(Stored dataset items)
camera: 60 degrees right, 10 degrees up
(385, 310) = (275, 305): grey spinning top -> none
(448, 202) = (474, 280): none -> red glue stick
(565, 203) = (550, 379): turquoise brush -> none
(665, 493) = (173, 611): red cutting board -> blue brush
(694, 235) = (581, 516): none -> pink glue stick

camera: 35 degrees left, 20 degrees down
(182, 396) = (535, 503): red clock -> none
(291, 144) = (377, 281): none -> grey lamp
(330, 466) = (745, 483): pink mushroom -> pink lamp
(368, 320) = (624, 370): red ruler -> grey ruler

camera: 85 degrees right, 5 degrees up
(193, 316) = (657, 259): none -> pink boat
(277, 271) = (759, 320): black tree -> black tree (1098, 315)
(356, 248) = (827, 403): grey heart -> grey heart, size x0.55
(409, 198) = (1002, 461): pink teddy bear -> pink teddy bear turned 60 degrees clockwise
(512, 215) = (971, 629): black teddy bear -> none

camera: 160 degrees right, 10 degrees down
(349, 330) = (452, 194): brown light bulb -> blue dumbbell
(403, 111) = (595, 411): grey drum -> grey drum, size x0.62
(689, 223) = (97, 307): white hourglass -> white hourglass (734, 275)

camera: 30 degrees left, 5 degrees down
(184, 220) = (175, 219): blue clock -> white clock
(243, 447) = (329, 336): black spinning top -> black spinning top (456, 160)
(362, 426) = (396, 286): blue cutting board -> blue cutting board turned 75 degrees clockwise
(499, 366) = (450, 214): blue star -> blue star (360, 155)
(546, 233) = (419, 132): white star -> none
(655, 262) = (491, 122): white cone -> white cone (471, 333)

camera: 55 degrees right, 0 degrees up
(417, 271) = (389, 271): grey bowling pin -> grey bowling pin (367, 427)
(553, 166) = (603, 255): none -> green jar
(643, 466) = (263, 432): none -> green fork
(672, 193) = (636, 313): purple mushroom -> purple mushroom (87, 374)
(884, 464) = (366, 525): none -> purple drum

## [Exercise goal]
Transcribe the lines above between the line holding "camera: 35 degrees left, 20 degrees down" and the line holding "(193, 316) = (657, 259): none -> pink boat", inclusive, exactly as they stand and with nothing added.

## [Response to the exercise]
camera: 35 degrees left, 20 degrees down
(182, 396) = (535, 503): red clock -> none
(291, 144) = (377, 281): none -> grey lamp
(330, 466) = (745, 483): pink mushroom -> pink lamp
(368, 320) = (624, 370): red ruler -> grey ruler

camera: 85 degrees right, 5 degrees up
(193, 316) = (657, 259): none -> pink boat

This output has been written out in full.